(Task material)
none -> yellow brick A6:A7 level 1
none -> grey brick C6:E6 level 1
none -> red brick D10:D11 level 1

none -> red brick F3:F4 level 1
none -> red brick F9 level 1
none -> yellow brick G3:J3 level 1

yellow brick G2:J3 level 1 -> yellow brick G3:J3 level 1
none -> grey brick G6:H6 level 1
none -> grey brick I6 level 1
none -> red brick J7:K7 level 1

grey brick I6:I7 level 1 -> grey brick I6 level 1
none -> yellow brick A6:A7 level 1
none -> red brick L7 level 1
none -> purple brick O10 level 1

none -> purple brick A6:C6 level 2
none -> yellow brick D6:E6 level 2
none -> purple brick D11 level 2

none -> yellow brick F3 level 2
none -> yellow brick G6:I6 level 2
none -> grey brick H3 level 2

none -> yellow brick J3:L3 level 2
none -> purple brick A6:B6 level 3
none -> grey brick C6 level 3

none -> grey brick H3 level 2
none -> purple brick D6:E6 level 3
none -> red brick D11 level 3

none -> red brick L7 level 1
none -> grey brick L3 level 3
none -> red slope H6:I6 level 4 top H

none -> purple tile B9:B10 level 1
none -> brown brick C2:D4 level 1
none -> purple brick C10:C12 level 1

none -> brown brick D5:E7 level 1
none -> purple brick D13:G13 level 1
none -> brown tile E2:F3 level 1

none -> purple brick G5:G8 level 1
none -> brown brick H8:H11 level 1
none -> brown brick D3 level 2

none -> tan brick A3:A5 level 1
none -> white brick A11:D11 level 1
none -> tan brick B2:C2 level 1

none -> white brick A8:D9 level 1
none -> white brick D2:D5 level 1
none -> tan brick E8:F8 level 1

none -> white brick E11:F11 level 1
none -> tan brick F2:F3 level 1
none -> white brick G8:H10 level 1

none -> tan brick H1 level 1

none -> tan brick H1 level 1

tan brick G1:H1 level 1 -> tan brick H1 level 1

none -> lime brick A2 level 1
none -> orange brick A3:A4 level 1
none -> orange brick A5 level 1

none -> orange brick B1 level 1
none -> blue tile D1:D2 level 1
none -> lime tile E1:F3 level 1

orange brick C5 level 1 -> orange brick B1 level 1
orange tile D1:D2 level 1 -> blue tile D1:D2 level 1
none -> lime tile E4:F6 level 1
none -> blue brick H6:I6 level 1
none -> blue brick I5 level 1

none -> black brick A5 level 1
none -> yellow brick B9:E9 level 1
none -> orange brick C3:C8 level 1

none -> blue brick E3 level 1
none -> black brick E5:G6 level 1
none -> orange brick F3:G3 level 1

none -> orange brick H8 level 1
(End Task material)
### Try it
Type out every record above once more, exactly.

### Answer to this problem
none -> yellow brick A6:A7 level 1
none -> grey brick C6:E6 level 1
none -> red brick D10:D11 level 1

none -> red brick F3:F4 level 1
none -> red brick F9 level 1
none -> yellow brick G3:J3 level 1

yellow brick G2:J3 level 1 -> yellow brick G3:J3 level 1
none -> grey brick G6:H6 level 1
none -> grey brick I6 level 1
none -> red brick J7:K7 level 1

grey brick I6:I7 level 1 -> grey brick I6 level 1
none -> yellow brick A6:A7 level 1
none -> red brick L7 level 1
none -> purple brick O10 level 1

none -> purple brick A6:C6 level 2
none -> yellow brick D6:E6 level 2
none -> purple brick D11 level 2

none -> yellow brick F3 level 2
none -> yellow brick G6:I6 level 2
none -> grey brick H3 level 2

none -> yellow brick J3:L3 level 2
none -> purple brick A6:B6 level 3
none -> grey brick C6 level 3

none -> grey brick H3 level 2
none -> purple brick D6:E6 level 3
none -> red brick D11 level 3

none -> red brick L7 level 1
none -> grey brick L3 level 3
none -> red slope H6:I6 level 4 top H

none -> purple tile B9:B10 level 1
none -> brown brick C2:D4 level 1
none -> purple brick C10:C12 level 1

none -> brown brick D5:E7 level 1
none -> purple brick D13:G13 level 1
none -> brown tile E2:F3 level 1

none -> purple brick G5:G8 level 1
none -> brown brick H8:H11 level 1
none -> brown brick D3 level 2

none -> tan brick A3:A5 level 1
none -> white brick A11:D11 level 1
none -> tan brick B2:C2 level 1

none -> white brick A8:D9 level 1
none -> white brick D2:D5 level 1
none -> tan brick E8:F8 level 1

none -> white brick E11:F11 level 1
none -> tan brick F2:F3 level 1
none -> white brick G8:H10 level 1

none -> tan brick H1 level 1

none -> tan brick H1 level 1

tan brick G1:H1 level 1 -> tan brick H1 level 1

none -> lime brick A2 level 1
none -> orange brick A3:A4 level 1
none -> orange brick A5 level 1

none -> orange brick B1 level 1
none -> blue tile D1:D2 level 1
none -> lime tile E1:F3 level 1

orange brick C5 level 1 -> orange brick B1 level 1
orange tile D1:D2 level 1 -> blue tile D1:D2 level 1
none -> lime tile E4:F6 level 1
none -> blue brick H6:I6 level 1
none -> blue brick I5 level 1

none -> black brick A5 level 1
none -> yellow brick B9:E9 level 1
none -> orange brick C3:C8 level 1

none -> blue brick E3 level 1
none -> black brick E5:G6 level 1
none -> orange brick F3:G3 level 1

none -> orange brick H8 level 1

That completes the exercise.